# Assignment
Below are some entries. Transcribe the lines from the one holding "none -> purple tile D1 level 1" to the one holding "purple round brick D7", inclusive, but not the pictures among them.

# Record set

Segment Open

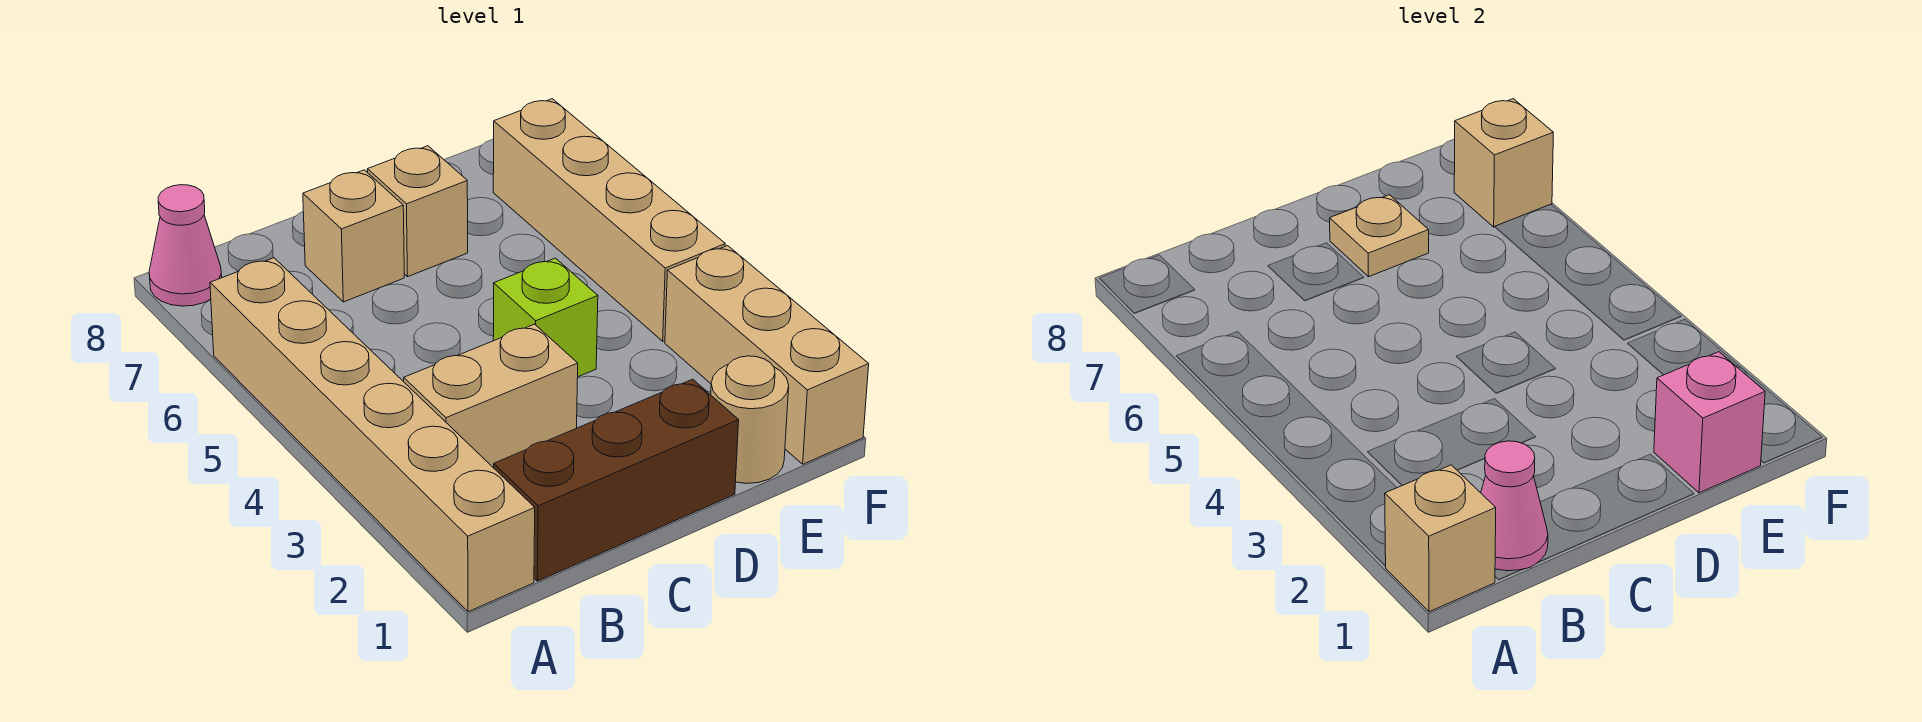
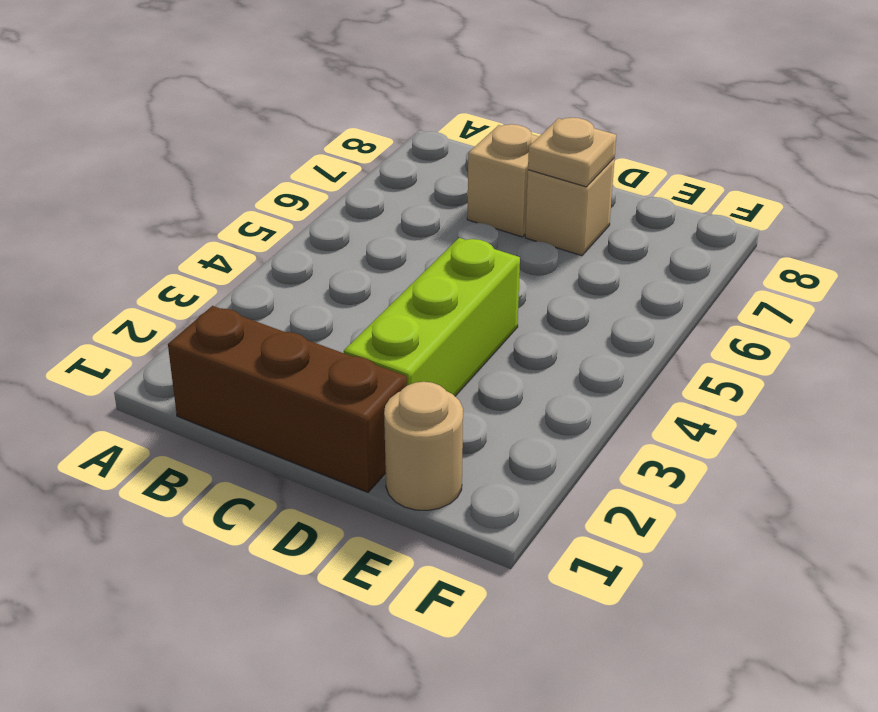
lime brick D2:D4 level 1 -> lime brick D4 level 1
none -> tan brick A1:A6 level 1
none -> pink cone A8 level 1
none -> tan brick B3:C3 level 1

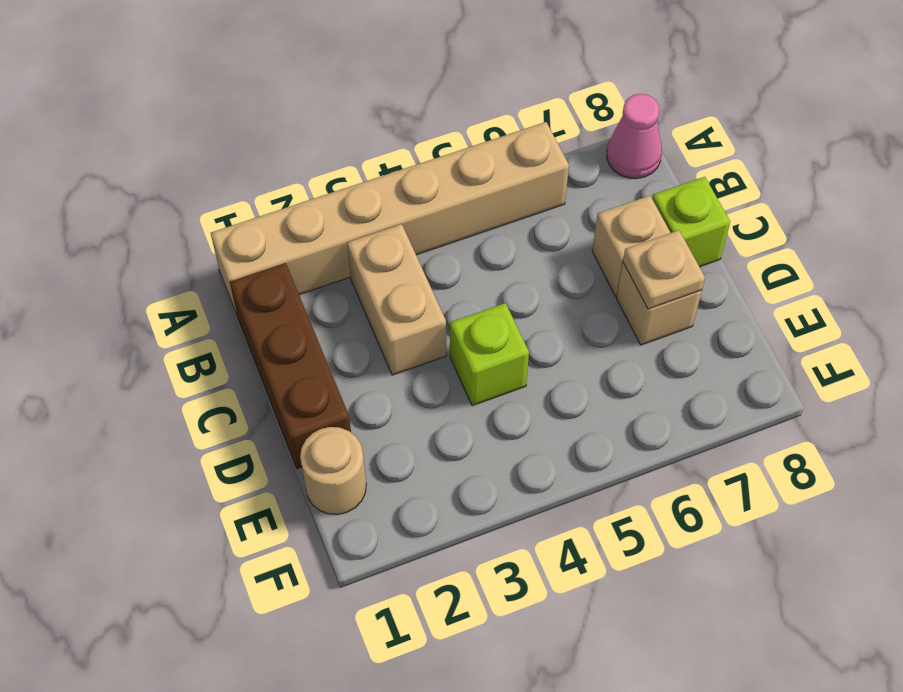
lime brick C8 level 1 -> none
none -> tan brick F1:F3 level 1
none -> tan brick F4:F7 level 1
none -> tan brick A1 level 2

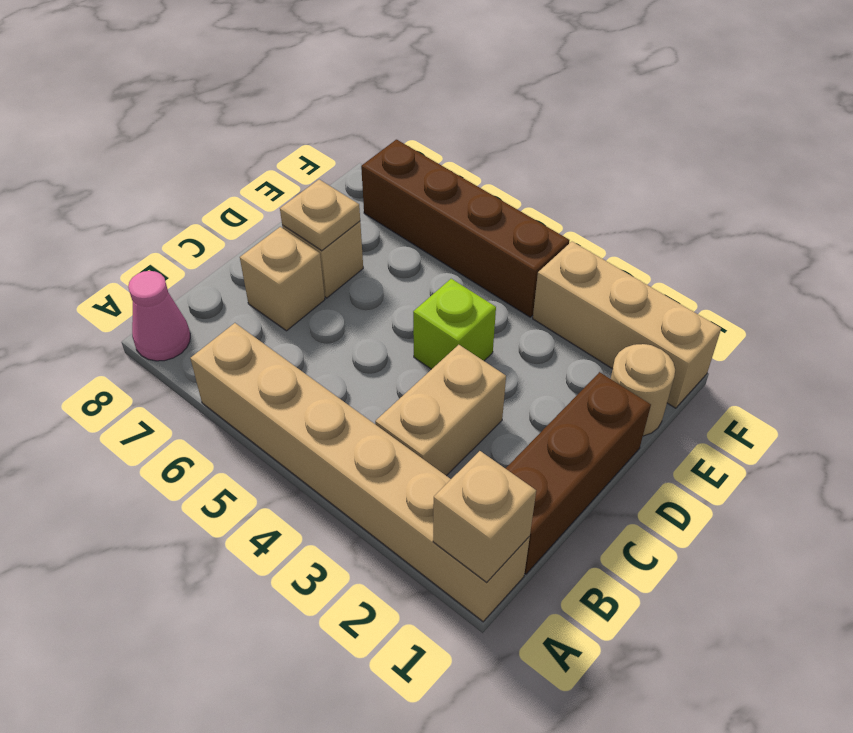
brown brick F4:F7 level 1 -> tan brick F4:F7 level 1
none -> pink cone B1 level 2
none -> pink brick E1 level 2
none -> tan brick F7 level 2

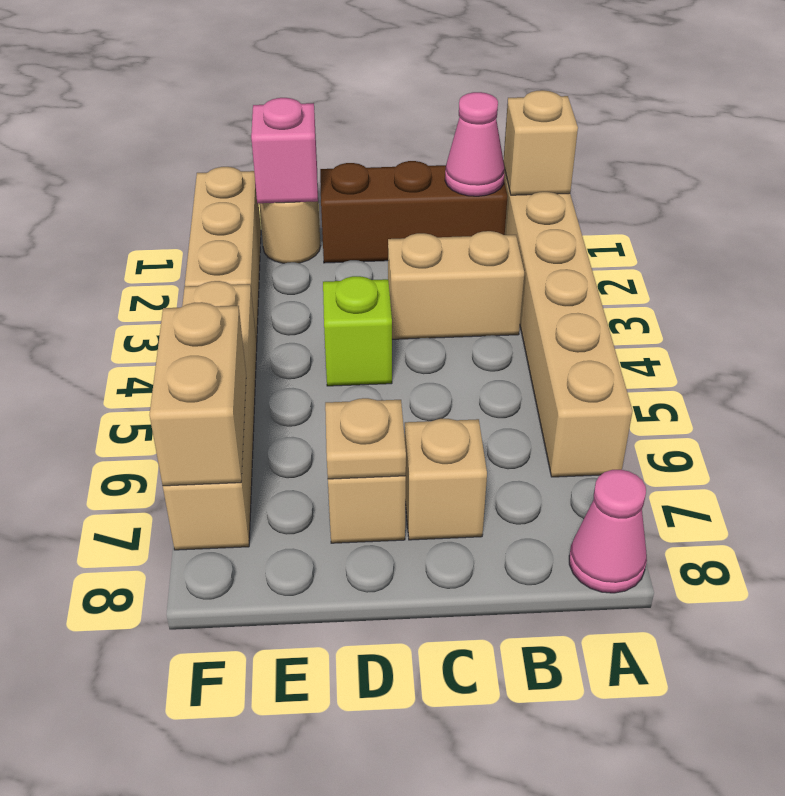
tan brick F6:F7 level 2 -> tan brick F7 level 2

Segment Closed
Segment Open

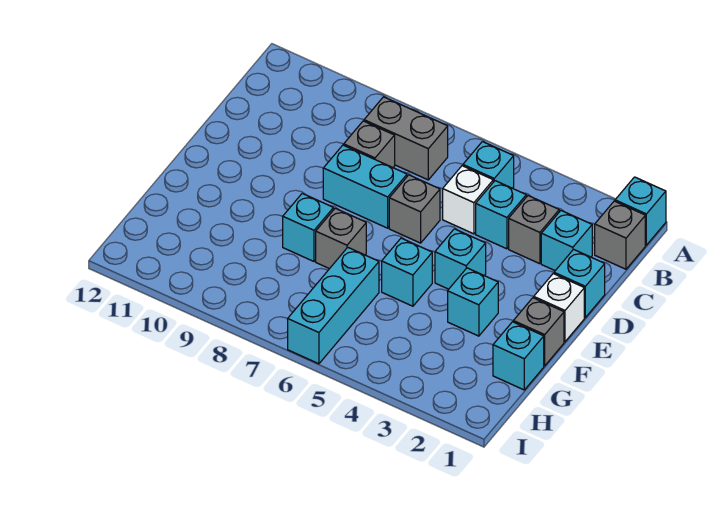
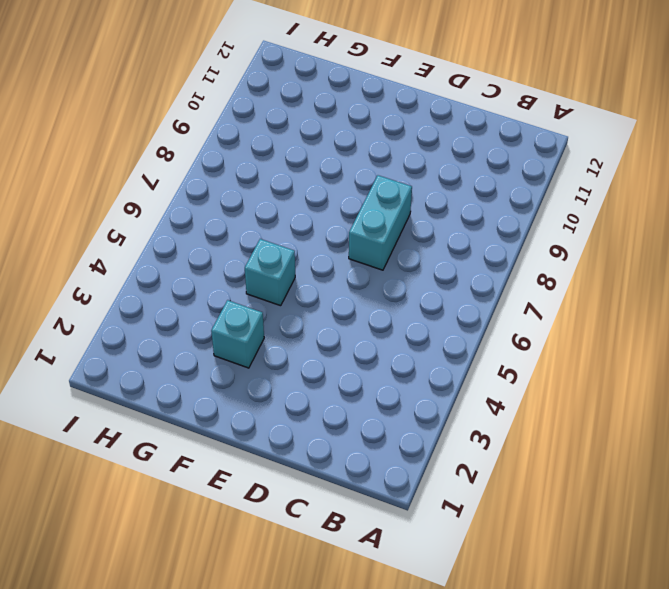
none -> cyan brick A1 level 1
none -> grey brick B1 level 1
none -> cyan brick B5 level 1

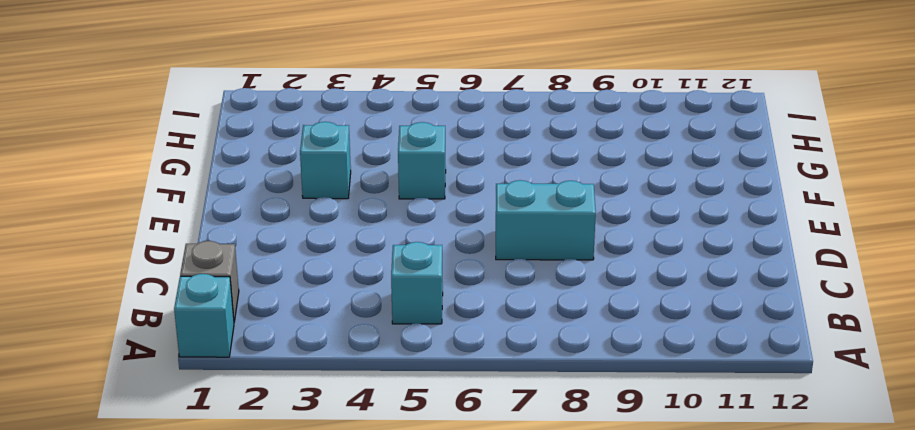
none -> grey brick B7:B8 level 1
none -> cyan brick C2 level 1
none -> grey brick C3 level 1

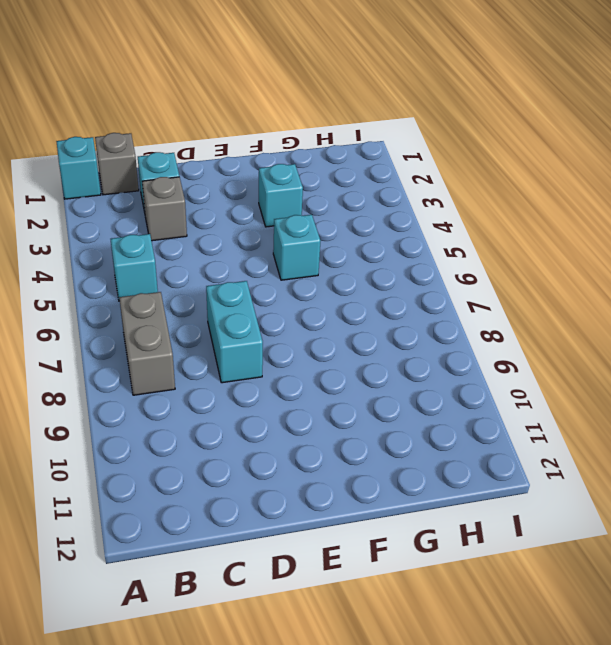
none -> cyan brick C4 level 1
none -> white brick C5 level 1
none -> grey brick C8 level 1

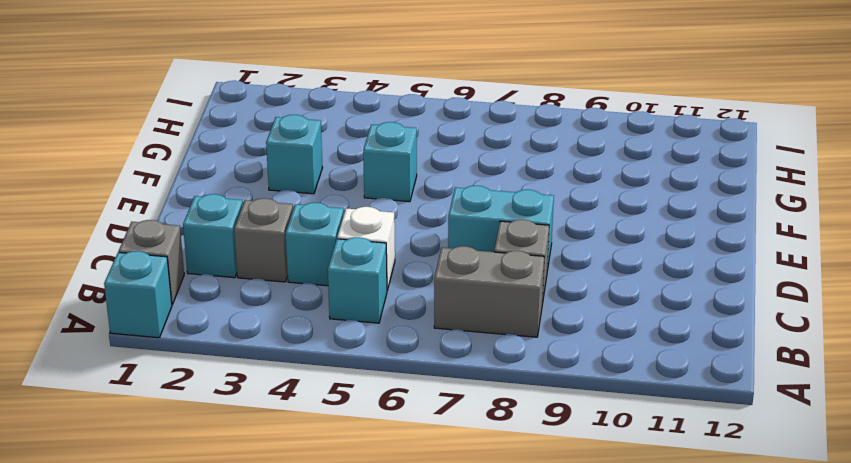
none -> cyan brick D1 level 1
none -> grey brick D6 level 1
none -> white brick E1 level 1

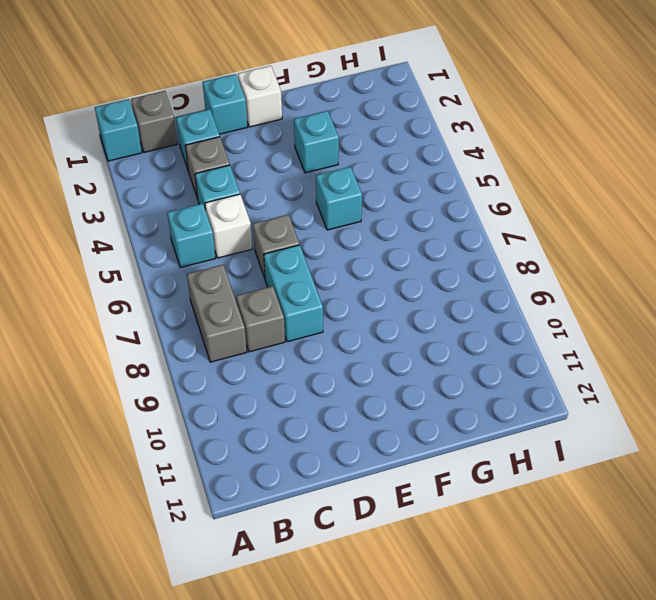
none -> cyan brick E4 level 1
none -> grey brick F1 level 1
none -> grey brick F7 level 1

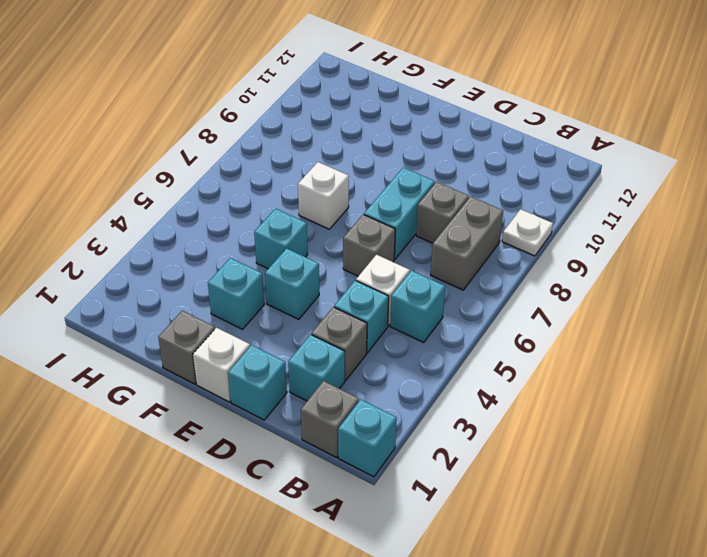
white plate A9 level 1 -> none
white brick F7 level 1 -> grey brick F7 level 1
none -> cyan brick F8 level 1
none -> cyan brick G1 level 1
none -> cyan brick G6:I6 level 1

Segment Closed
Segment Open

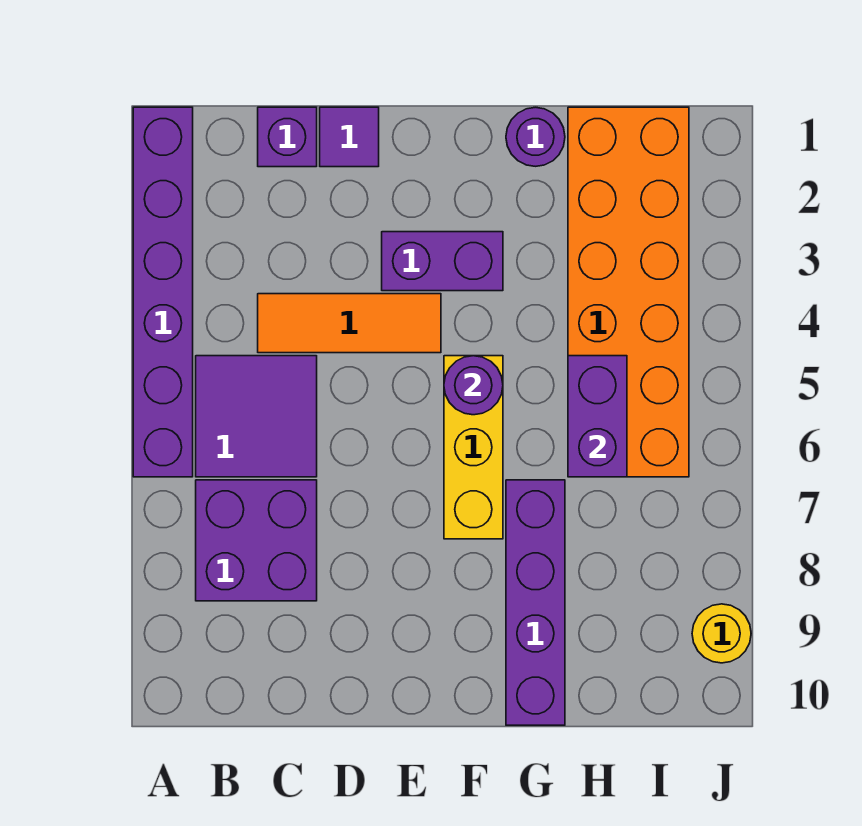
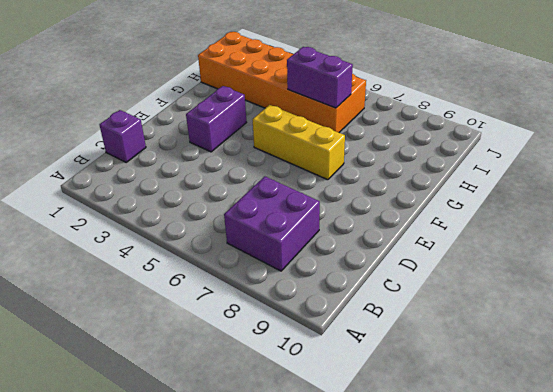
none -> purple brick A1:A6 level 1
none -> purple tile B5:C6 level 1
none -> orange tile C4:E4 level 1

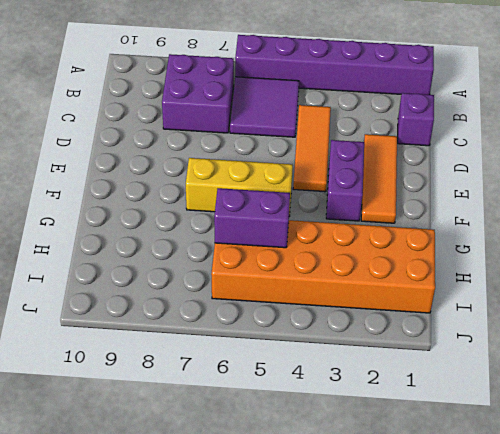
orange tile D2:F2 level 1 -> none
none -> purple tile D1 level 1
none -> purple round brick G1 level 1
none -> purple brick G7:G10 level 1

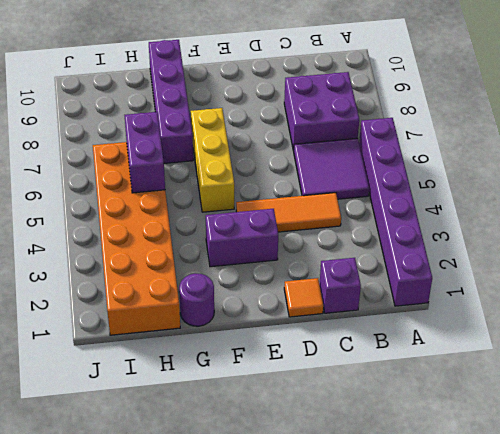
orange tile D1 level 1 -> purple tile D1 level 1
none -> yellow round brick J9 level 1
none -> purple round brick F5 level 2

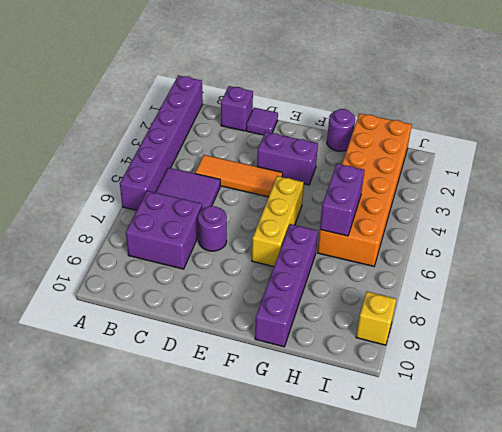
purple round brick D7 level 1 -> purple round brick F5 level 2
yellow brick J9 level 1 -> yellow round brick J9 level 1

Segment Closed

# Response below
none -> purple tile D1 level 1
none -> purple round brick G1 level 1
none -> purple brick G7:G10 level 1

orange tile D1 level 1 -> purple tile D1 level 1
none -> yellow round brick J9 level 1
none -> purple round brick F5 level 2

purple round brick D7 level 1 -> purple round brick F5 level 2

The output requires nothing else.